_DIRECTIONS FOR THIS TASK:_
Where the records below reach the line containing "gray triangle: (17, 20)", start transcribing, and end with the line containing "green line: (37, 94) -> (94, 49), moved", exactly and with nothing else added.

================================

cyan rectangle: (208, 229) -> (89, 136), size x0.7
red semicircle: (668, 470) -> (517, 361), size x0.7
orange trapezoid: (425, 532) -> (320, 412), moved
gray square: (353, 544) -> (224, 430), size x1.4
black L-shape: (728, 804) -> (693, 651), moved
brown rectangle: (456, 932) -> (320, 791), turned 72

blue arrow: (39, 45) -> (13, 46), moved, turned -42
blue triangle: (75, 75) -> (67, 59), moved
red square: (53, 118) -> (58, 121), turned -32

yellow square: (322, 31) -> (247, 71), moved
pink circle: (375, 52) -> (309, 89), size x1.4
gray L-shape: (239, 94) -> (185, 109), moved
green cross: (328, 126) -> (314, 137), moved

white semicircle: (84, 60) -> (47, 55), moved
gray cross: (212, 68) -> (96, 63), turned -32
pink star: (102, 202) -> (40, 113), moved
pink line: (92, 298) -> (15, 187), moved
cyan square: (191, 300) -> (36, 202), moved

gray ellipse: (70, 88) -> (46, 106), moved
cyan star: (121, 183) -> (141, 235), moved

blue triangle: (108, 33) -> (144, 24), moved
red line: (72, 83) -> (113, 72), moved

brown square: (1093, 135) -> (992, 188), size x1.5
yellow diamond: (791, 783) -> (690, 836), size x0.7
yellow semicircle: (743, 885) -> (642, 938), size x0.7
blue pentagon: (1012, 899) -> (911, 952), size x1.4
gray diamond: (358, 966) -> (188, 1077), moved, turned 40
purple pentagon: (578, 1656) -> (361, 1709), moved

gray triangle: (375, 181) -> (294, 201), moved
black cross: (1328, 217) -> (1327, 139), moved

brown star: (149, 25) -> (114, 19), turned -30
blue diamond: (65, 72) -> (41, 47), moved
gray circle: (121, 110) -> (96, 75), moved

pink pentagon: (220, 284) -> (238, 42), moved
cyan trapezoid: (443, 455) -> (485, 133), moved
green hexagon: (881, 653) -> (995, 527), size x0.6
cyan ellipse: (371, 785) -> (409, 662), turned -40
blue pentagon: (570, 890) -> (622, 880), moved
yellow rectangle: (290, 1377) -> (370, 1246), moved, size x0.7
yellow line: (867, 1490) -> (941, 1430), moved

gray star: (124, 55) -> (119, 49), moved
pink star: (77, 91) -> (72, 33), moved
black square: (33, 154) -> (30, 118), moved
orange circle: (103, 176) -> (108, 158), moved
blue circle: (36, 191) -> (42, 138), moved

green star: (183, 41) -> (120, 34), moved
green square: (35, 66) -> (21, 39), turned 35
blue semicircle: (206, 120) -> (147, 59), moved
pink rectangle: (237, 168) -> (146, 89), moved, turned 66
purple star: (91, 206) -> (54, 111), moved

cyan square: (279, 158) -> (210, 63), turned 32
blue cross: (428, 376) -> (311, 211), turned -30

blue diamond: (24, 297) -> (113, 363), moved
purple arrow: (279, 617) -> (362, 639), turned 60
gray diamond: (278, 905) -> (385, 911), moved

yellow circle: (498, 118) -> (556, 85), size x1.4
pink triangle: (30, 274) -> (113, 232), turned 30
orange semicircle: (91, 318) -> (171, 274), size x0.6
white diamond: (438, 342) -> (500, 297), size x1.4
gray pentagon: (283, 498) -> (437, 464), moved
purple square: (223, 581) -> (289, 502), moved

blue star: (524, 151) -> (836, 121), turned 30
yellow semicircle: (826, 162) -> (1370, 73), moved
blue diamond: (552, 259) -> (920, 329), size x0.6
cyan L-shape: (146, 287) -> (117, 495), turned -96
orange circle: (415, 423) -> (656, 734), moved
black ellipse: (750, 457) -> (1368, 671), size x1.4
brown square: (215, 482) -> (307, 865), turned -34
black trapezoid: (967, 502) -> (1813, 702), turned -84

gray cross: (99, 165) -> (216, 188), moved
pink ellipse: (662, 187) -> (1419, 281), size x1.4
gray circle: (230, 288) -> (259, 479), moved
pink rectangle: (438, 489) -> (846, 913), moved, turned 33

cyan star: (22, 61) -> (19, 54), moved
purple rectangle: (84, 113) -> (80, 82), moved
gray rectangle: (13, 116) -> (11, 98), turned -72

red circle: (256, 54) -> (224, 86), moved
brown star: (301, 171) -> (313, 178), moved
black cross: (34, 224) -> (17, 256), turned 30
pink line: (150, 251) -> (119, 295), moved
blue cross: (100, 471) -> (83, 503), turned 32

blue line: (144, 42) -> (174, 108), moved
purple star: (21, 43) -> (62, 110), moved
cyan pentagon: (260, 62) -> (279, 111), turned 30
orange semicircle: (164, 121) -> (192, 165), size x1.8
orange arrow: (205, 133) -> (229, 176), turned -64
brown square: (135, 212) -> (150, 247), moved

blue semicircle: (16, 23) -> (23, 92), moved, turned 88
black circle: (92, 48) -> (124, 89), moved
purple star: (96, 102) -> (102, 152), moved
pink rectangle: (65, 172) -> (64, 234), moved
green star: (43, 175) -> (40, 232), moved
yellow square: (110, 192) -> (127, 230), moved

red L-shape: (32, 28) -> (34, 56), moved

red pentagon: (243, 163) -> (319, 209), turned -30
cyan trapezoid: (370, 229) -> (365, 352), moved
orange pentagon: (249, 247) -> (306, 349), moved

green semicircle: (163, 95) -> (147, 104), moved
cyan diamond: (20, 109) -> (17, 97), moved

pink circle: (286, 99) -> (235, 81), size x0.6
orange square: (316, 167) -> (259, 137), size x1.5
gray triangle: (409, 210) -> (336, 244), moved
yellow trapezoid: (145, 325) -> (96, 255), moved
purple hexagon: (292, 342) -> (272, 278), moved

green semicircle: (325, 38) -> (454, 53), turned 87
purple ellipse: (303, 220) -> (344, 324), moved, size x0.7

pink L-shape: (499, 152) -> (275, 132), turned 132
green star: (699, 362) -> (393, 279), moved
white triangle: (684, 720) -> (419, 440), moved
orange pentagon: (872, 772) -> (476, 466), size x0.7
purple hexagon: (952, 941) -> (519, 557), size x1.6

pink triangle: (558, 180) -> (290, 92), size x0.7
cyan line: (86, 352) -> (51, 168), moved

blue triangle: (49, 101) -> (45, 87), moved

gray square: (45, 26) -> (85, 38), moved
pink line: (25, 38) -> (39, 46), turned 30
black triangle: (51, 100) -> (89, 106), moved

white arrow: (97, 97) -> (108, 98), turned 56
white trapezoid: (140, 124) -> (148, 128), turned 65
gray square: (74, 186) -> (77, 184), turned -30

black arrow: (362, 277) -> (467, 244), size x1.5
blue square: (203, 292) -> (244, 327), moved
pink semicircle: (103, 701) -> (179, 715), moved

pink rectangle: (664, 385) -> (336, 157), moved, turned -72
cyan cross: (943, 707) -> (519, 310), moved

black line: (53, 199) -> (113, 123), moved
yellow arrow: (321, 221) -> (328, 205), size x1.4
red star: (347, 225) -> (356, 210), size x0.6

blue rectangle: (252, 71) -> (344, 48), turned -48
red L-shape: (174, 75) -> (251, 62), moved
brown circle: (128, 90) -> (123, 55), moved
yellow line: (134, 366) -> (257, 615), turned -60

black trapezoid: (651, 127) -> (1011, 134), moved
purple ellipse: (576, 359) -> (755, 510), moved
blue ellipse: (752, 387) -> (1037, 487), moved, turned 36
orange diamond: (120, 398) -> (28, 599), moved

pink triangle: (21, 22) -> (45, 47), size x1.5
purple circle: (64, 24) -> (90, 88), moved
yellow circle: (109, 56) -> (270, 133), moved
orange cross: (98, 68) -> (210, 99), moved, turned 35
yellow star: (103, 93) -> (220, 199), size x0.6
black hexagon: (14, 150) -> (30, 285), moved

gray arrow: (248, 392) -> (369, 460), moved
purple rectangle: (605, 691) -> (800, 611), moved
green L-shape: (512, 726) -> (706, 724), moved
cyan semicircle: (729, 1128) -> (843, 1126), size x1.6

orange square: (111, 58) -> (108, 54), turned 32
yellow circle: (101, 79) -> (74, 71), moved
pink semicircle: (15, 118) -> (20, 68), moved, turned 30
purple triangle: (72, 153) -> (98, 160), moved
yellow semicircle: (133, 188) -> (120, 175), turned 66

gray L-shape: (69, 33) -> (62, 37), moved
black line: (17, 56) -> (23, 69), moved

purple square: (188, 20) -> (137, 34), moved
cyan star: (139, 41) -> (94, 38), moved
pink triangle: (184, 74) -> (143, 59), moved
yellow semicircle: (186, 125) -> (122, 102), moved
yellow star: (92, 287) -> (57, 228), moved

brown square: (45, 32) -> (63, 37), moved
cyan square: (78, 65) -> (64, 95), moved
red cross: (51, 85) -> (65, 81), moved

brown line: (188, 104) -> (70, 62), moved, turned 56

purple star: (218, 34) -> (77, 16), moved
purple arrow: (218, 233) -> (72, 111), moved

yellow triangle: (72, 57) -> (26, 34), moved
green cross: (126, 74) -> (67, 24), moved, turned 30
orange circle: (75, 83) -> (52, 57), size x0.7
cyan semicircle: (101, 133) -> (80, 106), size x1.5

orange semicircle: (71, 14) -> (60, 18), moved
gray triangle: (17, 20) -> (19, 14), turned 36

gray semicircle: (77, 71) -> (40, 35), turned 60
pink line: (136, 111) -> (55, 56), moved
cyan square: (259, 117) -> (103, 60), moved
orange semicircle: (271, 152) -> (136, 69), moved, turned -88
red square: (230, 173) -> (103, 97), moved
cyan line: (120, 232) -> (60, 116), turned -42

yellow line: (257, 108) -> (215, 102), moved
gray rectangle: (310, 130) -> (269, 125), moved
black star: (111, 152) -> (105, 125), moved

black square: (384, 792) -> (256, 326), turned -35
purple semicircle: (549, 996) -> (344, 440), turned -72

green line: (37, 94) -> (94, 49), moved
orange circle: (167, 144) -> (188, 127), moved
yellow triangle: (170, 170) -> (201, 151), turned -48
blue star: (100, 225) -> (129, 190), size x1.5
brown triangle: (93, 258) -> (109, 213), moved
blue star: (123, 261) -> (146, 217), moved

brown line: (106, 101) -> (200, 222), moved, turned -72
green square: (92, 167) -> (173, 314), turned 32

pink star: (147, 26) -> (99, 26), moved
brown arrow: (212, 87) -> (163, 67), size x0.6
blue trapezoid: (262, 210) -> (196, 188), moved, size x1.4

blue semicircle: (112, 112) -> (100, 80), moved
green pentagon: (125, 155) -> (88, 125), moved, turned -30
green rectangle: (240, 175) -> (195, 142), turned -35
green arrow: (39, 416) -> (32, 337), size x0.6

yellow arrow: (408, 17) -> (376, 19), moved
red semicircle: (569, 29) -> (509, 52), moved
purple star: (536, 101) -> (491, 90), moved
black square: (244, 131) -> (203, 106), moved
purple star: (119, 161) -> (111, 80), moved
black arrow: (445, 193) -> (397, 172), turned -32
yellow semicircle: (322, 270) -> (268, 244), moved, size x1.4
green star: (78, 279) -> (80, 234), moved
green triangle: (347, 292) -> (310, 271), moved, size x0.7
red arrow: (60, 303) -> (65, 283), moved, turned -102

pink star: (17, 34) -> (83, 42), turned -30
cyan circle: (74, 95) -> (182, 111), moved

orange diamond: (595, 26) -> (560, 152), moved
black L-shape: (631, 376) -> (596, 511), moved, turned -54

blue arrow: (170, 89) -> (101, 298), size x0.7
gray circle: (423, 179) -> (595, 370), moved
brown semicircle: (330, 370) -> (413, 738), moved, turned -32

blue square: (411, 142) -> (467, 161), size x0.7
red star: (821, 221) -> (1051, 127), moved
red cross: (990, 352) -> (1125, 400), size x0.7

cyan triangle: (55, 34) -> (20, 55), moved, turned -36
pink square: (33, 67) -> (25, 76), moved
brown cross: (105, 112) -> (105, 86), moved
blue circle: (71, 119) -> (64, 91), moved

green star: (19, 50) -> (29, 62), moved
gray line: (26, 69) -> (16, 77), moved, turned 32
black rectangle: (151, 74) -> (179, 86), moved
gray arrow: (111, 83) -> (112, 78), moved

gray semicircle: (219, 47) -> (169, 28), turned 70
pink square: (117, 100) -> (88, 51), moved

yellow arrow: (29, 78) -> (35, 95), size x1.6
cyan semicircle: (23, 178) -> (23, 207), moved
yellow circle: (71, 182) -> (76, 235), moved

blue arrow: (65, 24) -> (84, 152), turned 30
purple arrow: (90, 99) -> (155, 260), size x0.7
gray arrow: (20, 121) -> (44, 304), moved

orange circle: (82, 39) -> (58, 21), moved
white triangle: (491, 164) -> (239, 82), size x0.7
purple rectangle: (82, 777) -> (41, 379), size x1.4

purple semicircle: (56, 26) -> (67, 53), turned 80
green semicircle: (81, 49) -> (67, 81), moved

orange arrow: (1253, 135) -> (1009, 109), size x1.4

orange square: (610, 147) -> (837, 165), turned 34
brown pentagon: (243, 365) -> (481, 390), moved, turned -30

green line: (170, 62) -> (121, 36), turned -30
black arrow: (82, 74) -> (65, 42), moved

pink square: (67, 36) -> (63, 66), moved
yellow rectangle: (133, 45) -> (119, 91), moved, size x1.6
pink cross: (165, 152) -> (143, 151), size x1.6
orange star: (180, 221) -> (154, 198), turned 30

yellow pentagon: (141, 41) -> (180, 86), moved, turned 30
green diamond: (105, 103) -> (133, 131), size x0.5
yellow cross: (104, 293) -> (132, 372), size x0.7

================================

_OUTPUT:_
gray triangle: (17, 20) -> (19, 14), turned 36

gray semicircle: (77, 71) -> (40, 35), turned 60
pink line: (136, 111) -> (55, 56), moved
cyan square: (259, 117) -> (103, 60), moved
orange semicircle: (271, 152) -> (136, 69), moved, turned -88
red square: (230, 173) -> (103, 97), moved
cyan line: (120, 232) -> (60, 116), turned -42

yellow line: (257, 108) -> (215, 102), moved
gray rectangle: (310, 130) -> (269, 125), moved
black star: (111, 152) -> (105, 125), moved

black square: (384, 792) -> (256, 326), turned -35
purple semicircle: (549, 996) -> (344, 440), turned -72

green line: (37, 94) -> (94, 49), moved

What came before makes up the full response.